> **PROBLEM TO WORK ON**
Go through the data below and return each line where the string "SERVO" appears.

SUPPLIED DATA below:

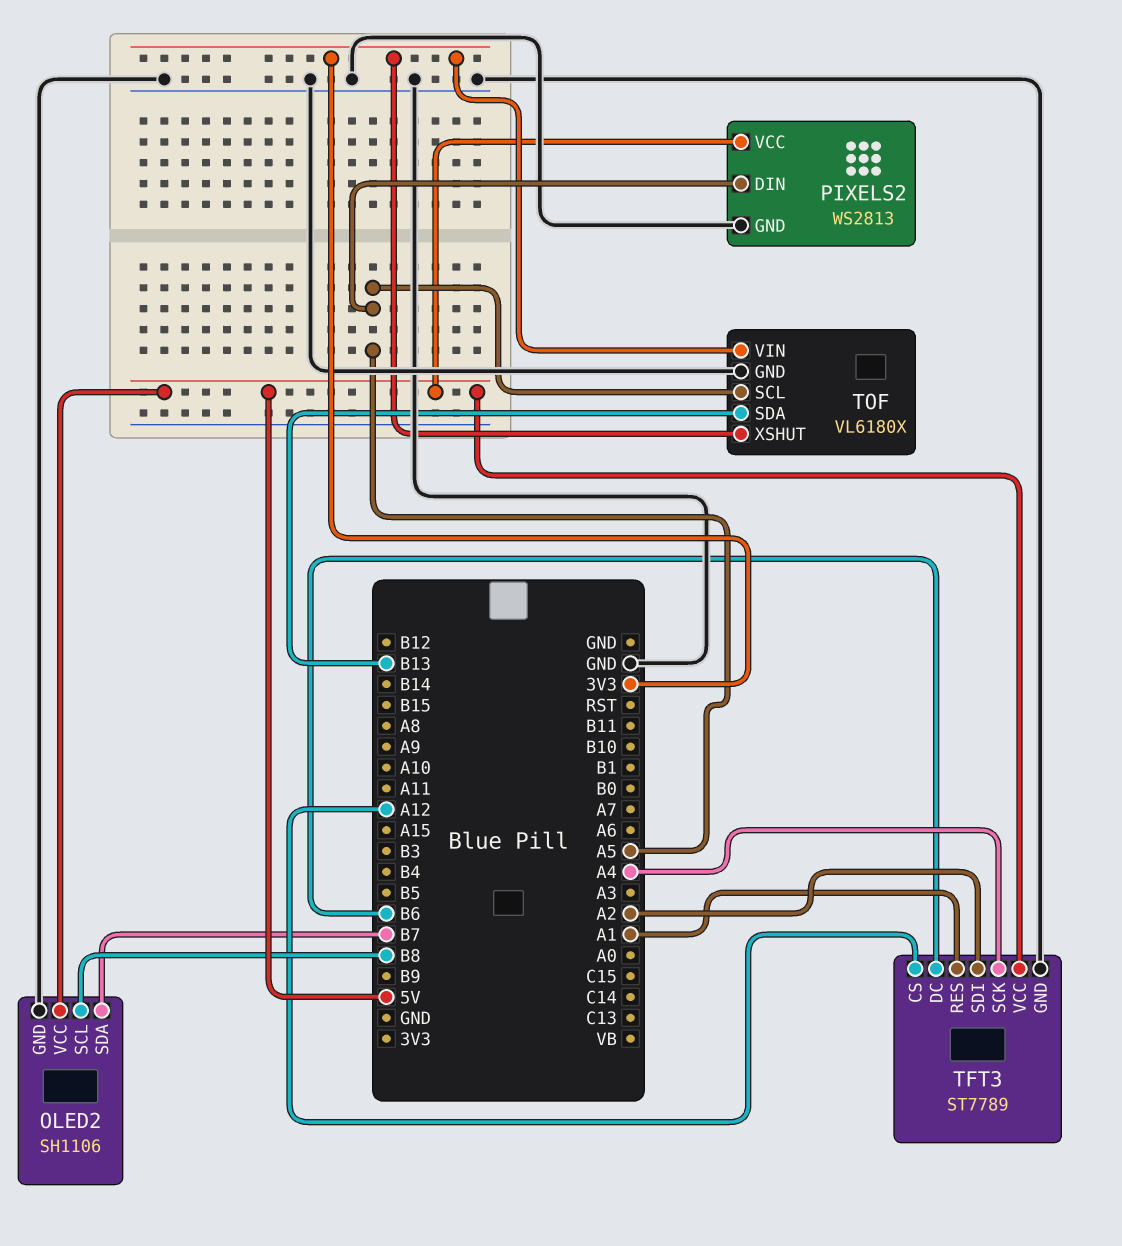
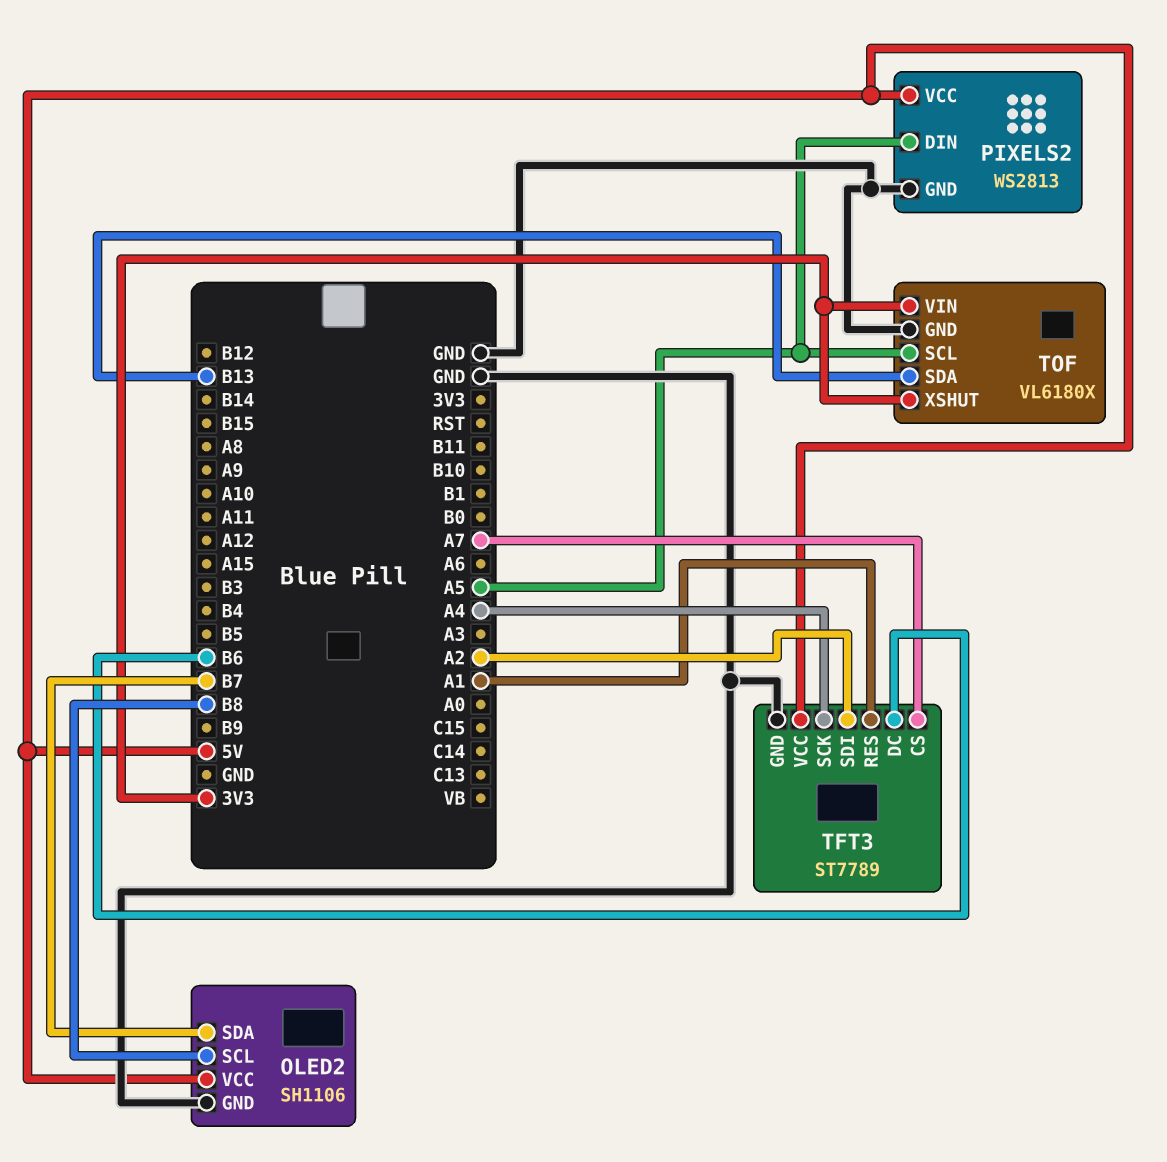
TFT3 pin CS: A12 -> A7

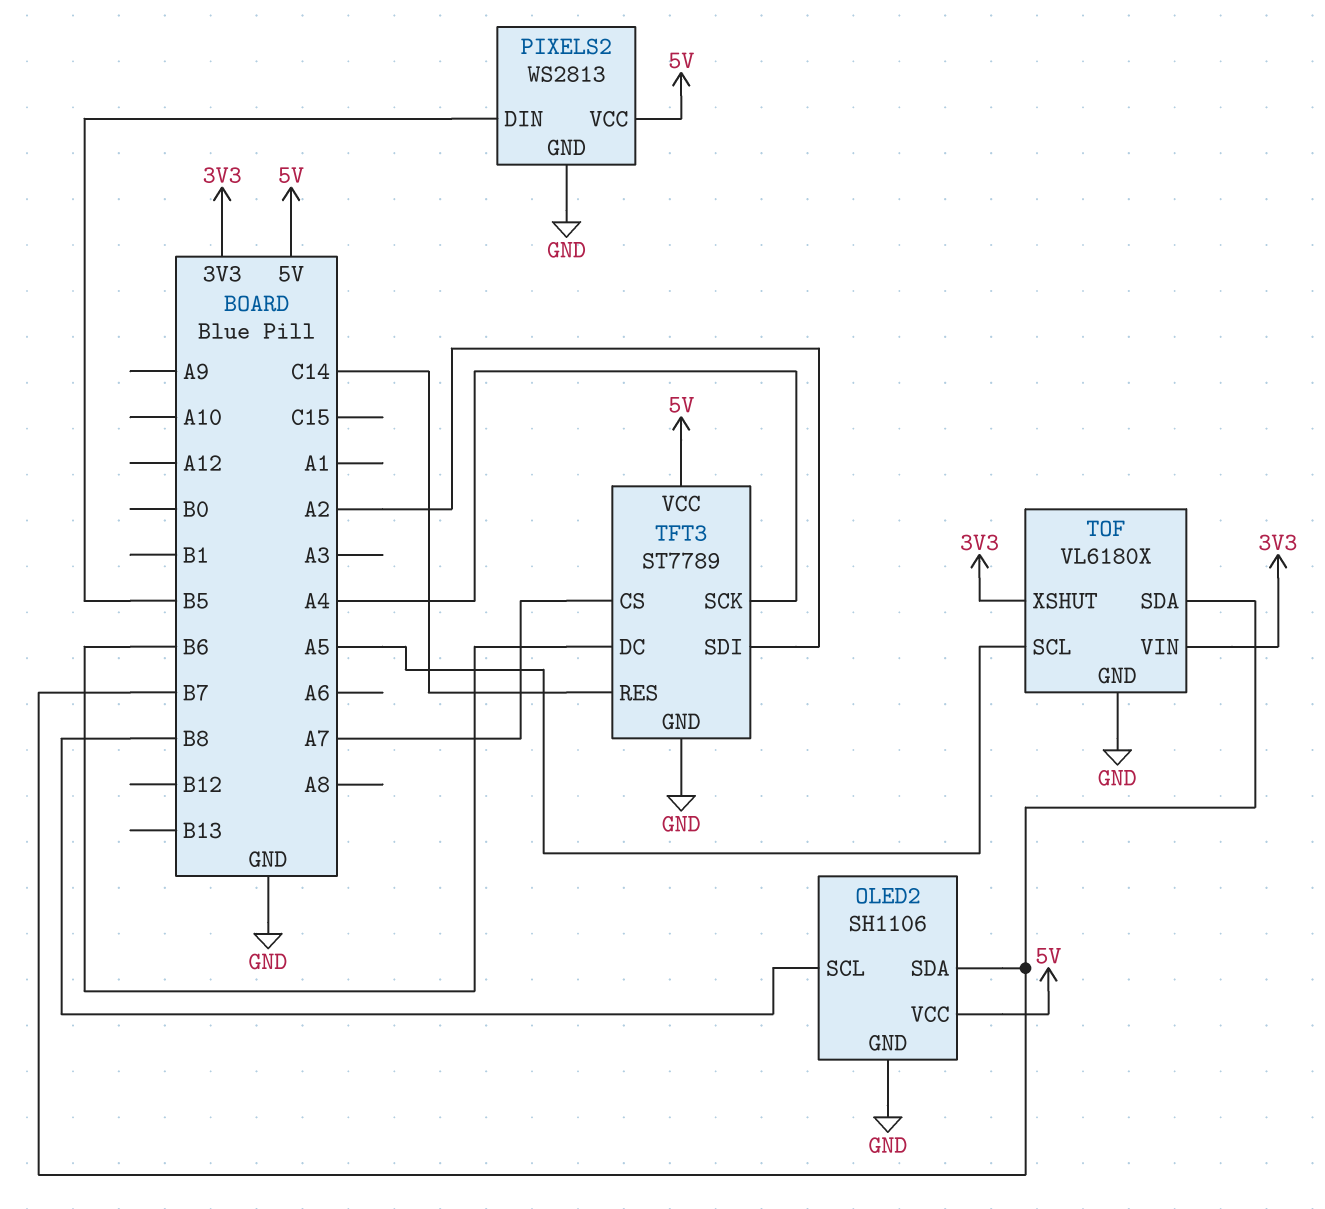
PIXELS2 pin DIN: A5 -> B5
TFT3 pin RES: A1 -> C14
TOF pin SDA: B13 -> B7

End of SUPPLIED DATA.
SUPPLIED DATA below:

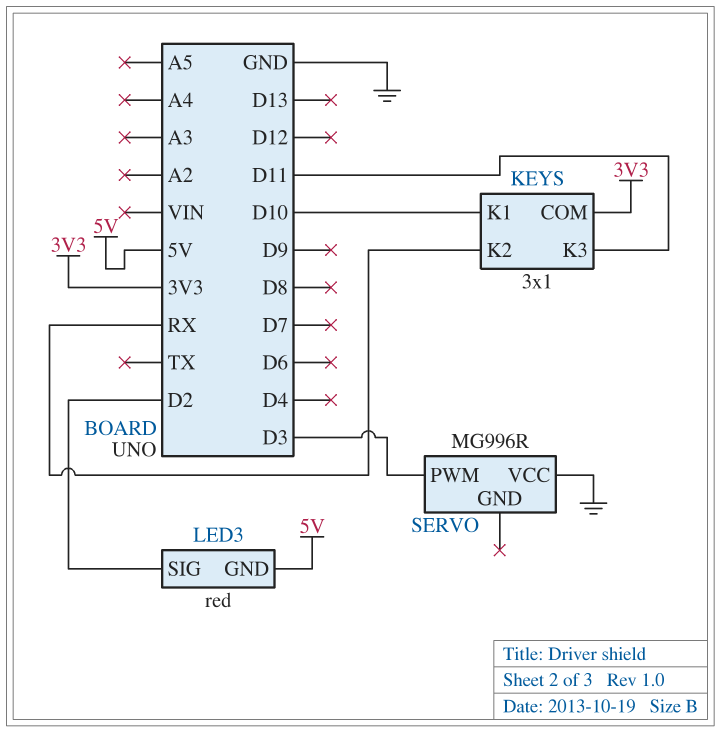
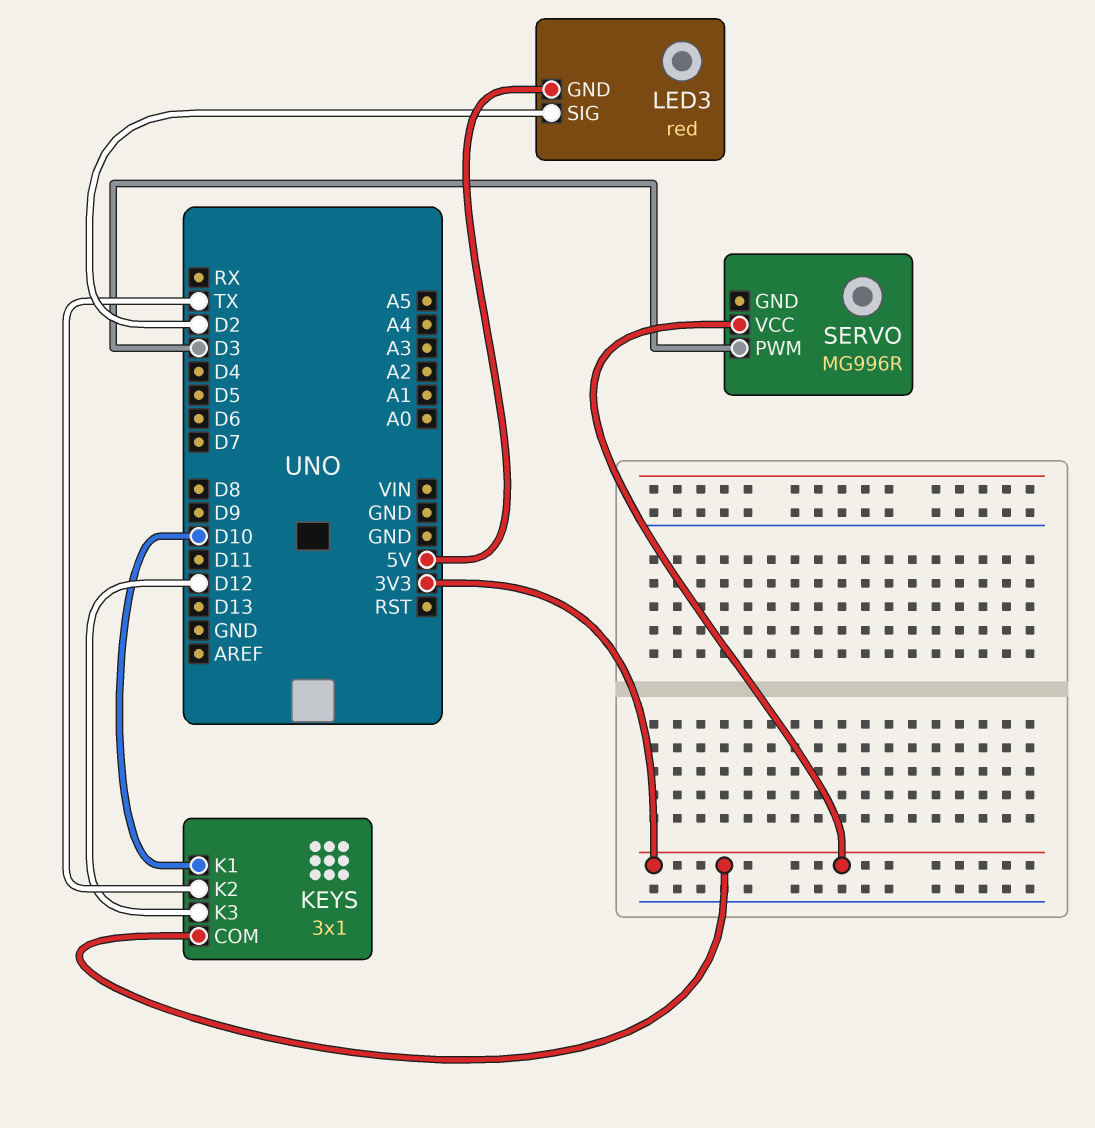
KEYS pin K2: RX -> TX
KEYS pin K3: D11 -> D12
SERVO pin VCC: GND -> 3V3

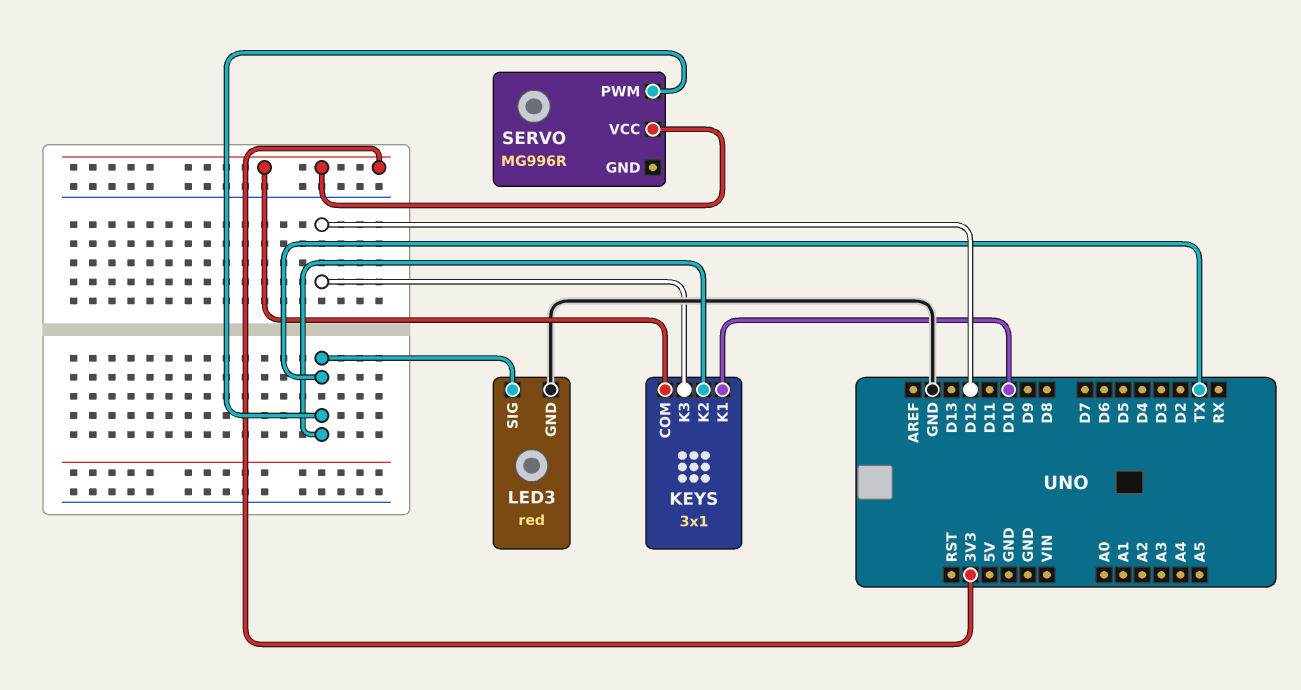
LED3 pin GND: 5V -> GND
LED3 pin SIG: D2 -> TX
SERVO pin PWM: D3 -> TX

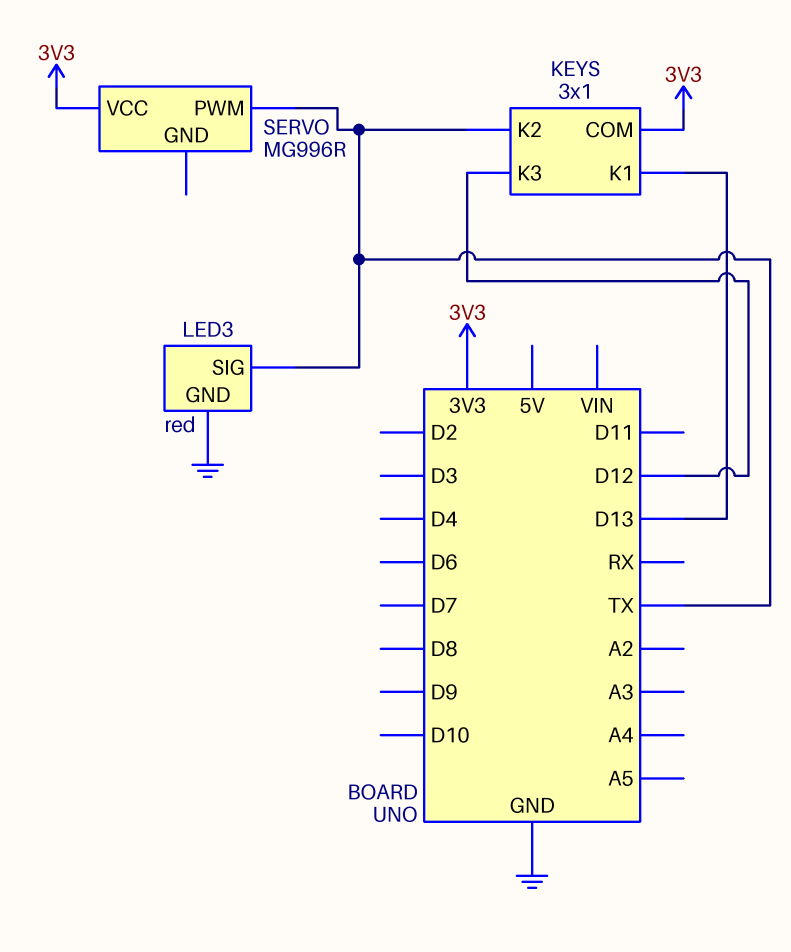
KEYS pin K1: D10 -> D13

End of SUPPLIED DATA.
SUPPLIED DATA below:

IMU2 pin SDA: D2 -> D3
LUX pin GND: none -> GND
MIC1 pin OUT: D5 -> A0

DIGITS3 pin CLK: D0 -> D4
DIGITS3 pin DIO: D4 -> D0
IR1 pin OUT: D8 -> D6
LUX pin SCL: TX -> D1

End of SUPPLIED DATA.

> **ANSWER SPACE**
SERVO pin VCC: GND -> 3V3
SERVO pin PWM: D3 -> TX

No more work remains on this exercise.